(Object state change records)

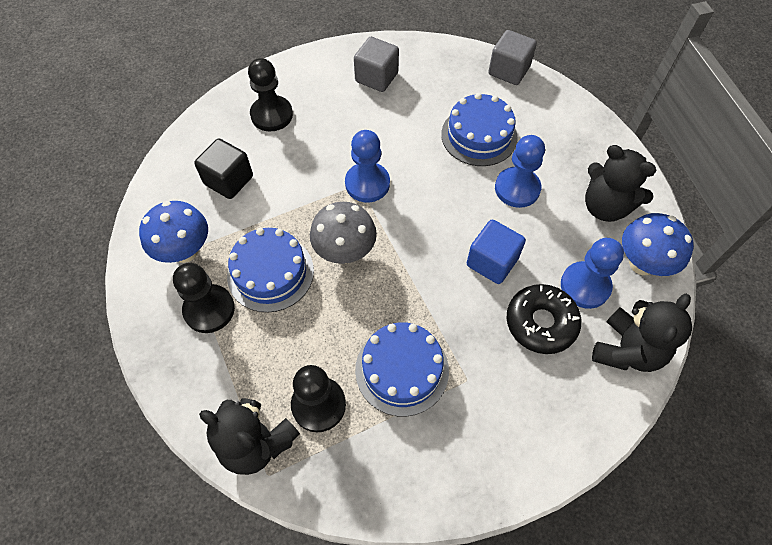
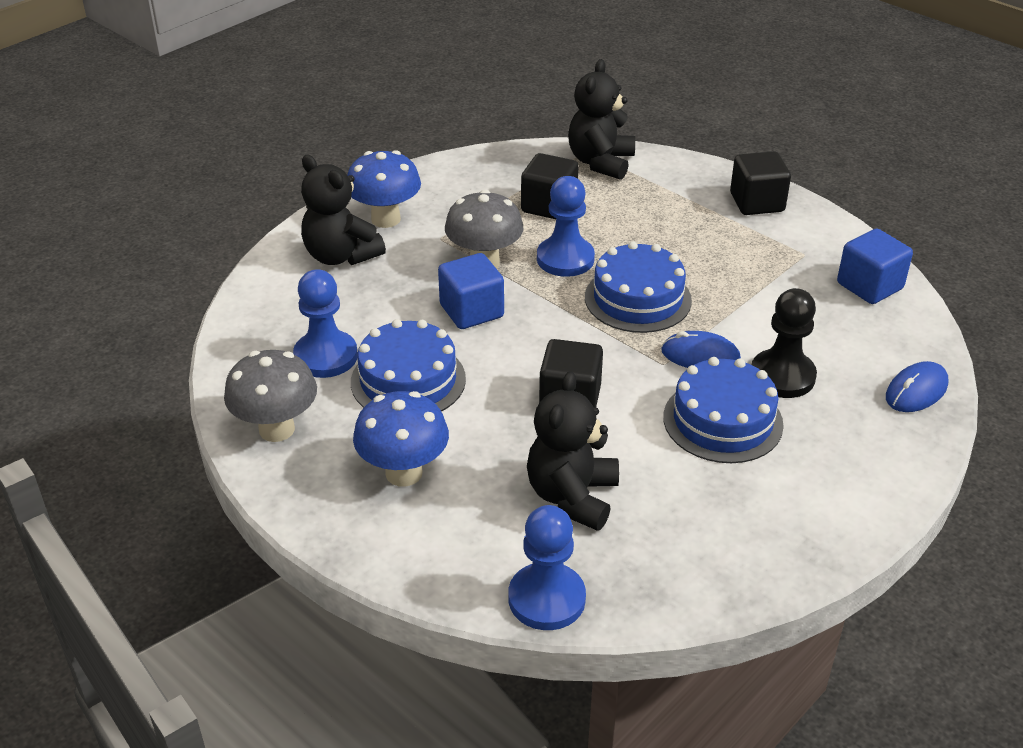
black cube: 1 -> 3
black donut: 1 -> 0
black pawn: 3 -> 1
blue cube: 1 -> 2
blue mouse: 0 -> 2
grey cube: 2 -> 0
grey mushroom: 1 -> 2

_Your instructions:_ Wherever a line in the data above holds the word "black", copy that line.

_Answer to the problem:_
black cube: 1 -> 3
black donut: 1 -> 0
black pawn: 3 -> 1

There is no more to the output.